- _Work instruction_
Pick every line with "grey" from the material below.

*** Block opens ***

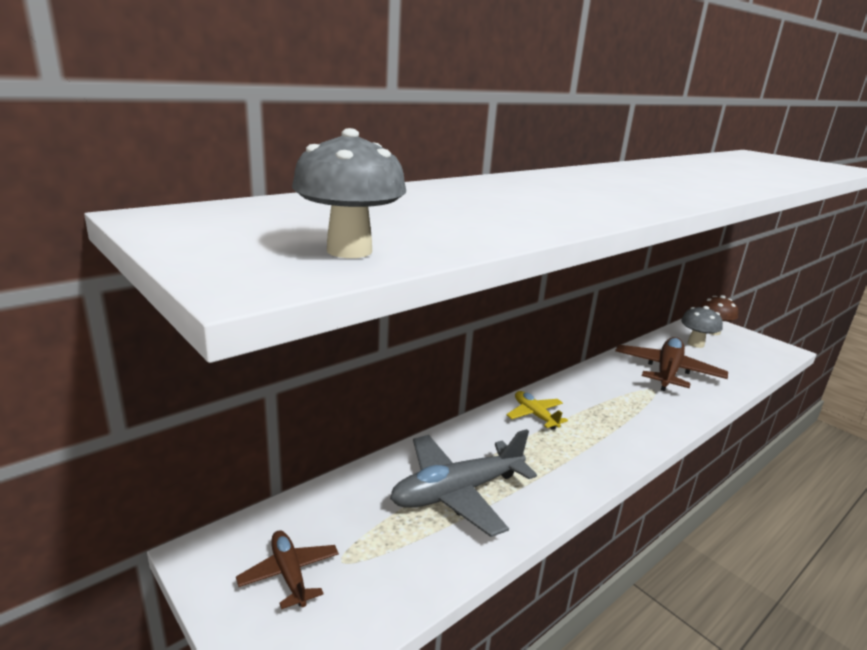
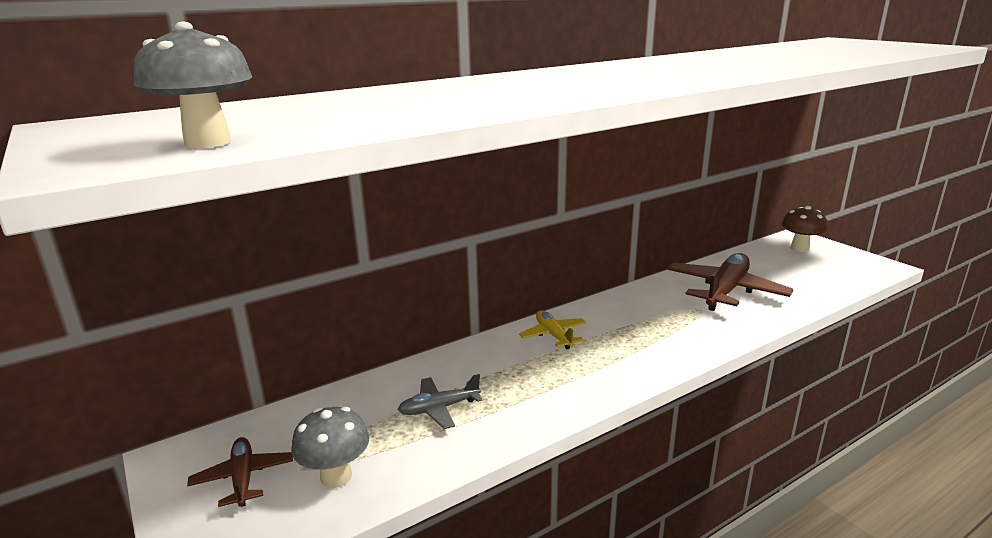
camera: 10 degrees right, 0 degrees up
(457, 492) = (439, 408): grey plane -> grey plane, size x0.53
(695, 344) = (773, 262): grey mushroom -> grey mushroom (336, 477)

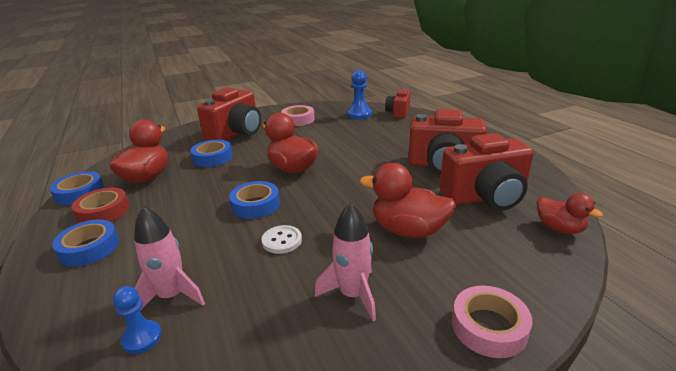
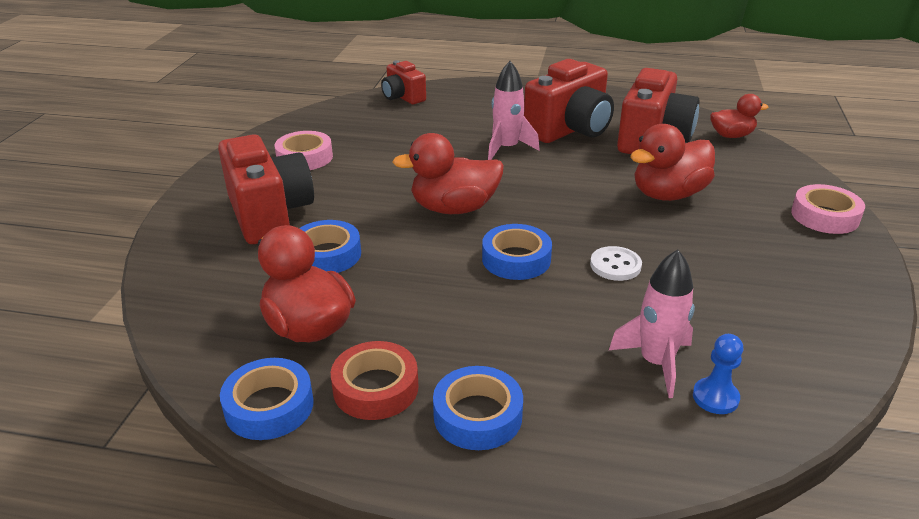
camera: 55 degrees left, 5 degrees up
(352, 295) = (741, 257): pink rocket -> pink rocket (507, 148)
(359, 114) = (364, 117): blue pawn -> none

*** Block closes ***
*** Block opens ***

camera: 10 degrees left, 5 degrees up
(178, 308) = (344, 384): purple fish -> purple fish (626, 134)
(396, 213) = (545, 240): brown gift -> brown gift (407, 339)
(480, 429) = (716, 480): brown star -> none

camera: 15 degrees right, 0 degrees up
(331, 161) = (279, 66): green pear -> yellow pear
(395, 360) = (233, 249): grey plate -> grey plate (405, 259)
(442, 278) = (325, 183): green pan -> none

*** Block closes ***

- _Your response_
(457, 492) = (439, 408): grey plane -> grey plane, size x0.53
(695, 344) = (773, 262): grey mushroom -> grey mushroom (336, 477)
(395, 360) = (233, 249): grey plate -> grey plate (405, 259)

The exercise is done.